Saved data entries
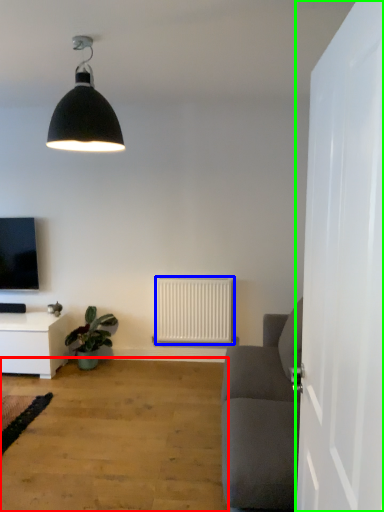
Question: Considering the real-world distances, which object is farthest from plain (highlighted by a red box)? radiator (highlighted by a blue box) or door (highlighted by a green box)?

Choices:
 (A) radiator
 (B) door

Answer: (B)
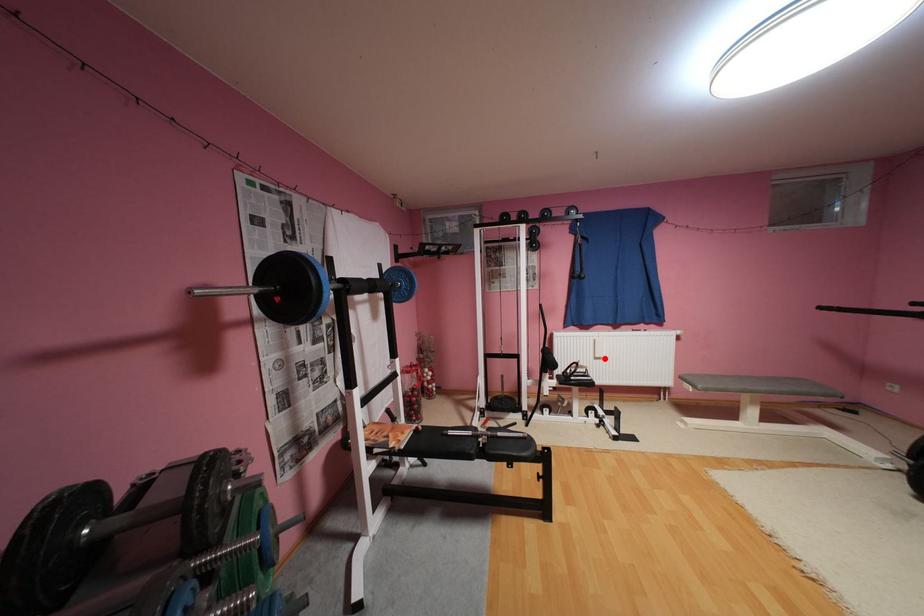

### EXERCISE INSTRUCTIONS
Write out the material above word for word, omitting the pictures.

### PROBLEM SOLUTION
Question: Considering the real-world distances, which object is farthest from plain (highlighted by a red box)? radiator (highlighted by a blue box) or door (highlighted by a green box)?

Choices:
 (A) radiator
 (B) door

Answer: (B)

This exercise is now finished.